**What is being asked**
Your answer must hold only the lines below from the line containing "first_place: [431, 104]" through the line containing "old: blue spoon", each reproduced exactly.

**Dataset content**
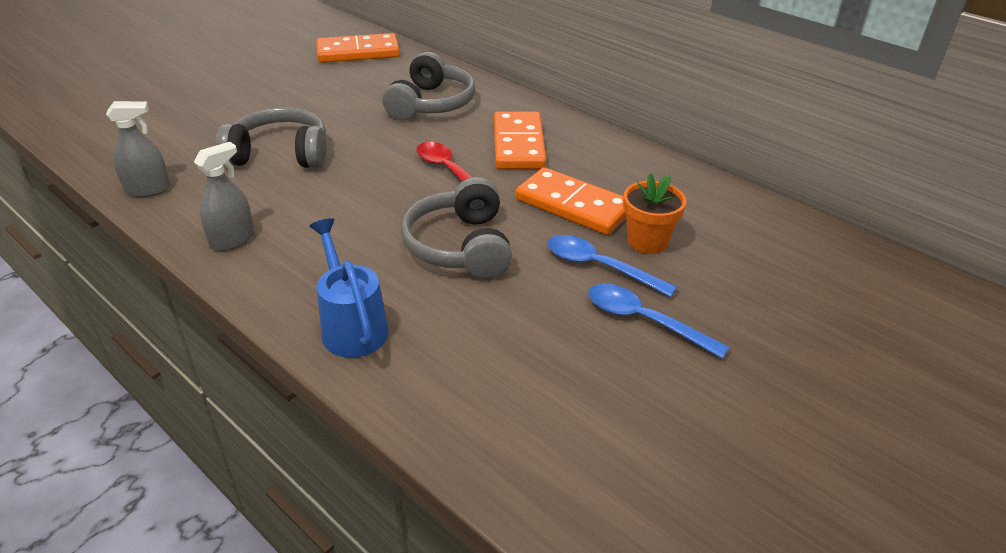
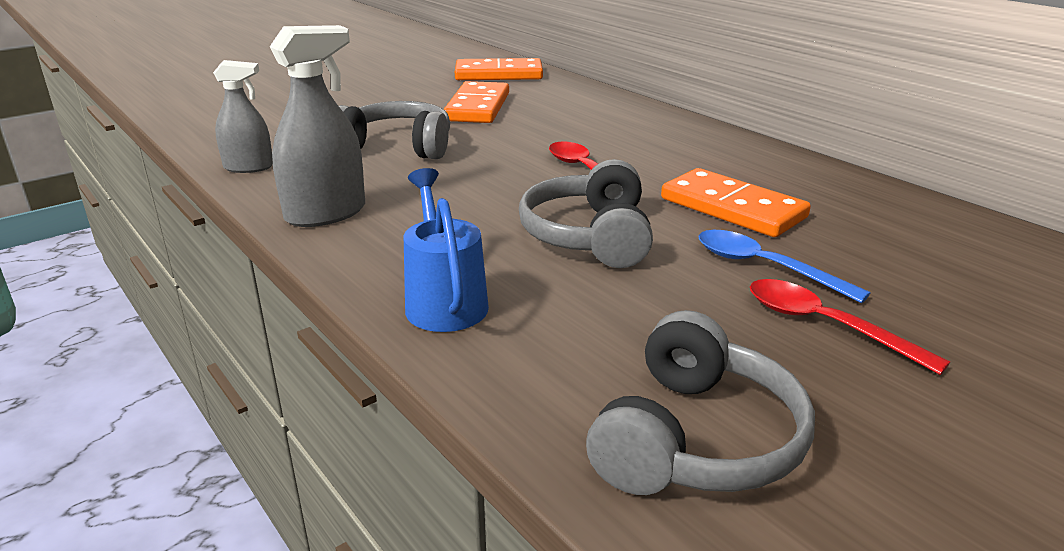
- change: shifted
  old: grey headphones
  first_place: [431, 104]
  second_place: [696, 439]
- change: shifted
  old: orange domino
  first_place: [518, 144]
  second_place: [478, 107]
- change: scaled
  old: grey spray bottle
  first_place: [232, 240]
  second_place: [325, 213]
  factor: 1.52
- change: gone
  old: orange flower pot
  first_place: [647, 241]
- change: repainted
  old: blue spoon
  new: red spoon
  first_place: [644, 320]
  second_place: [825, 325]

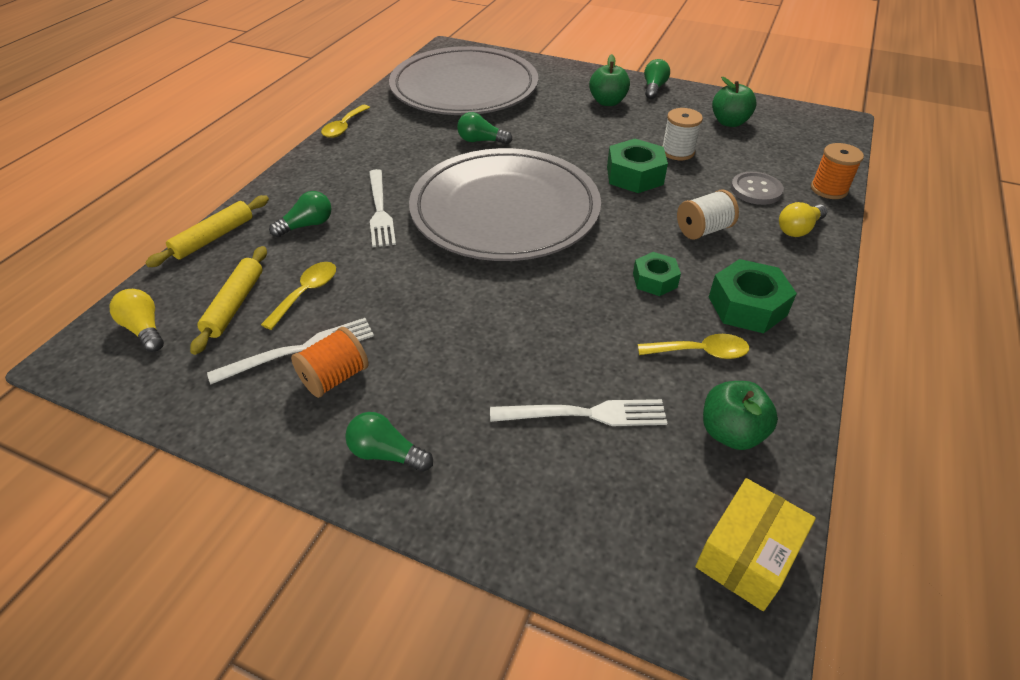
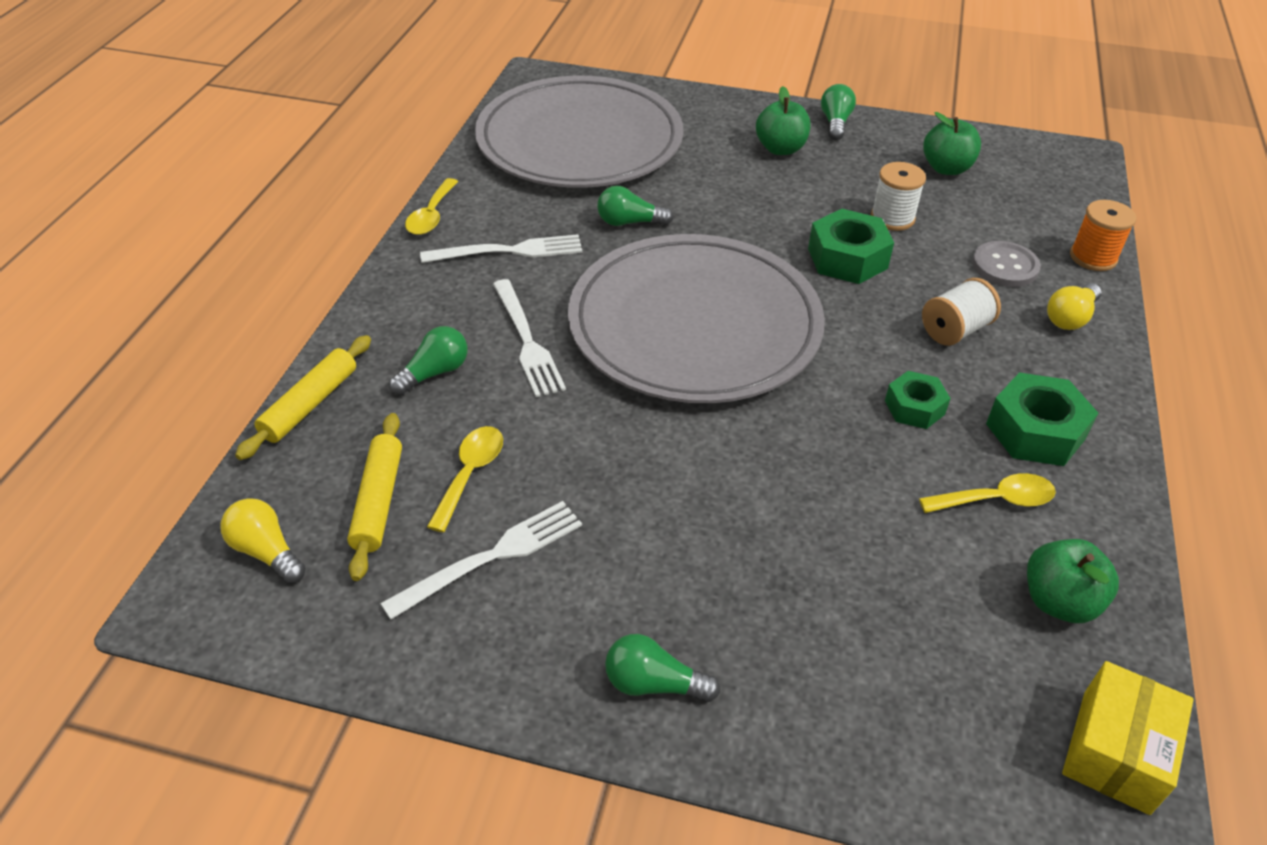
- change: gone
  old: orange spool
  first_place: [335, 377]
- change: shifted
  old: white fork
  first_place: [585, 414]
  second_place: [509, 251]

**Answer space**
  first_place: [431, 104]
  second_place: [696, 439]
- change: shifted
  old: orange domino
  first_place: [518, 144]
  second_place: [478, 107]
- change: scaled
  old: grey spray bottle
  first_place: [232, 240]
  second_place: [325, 213]
  factor: 1.52
- change: gone
  old: orange flower pot
  first_place: [647, 241]
- change: repainted
  old: blue spoon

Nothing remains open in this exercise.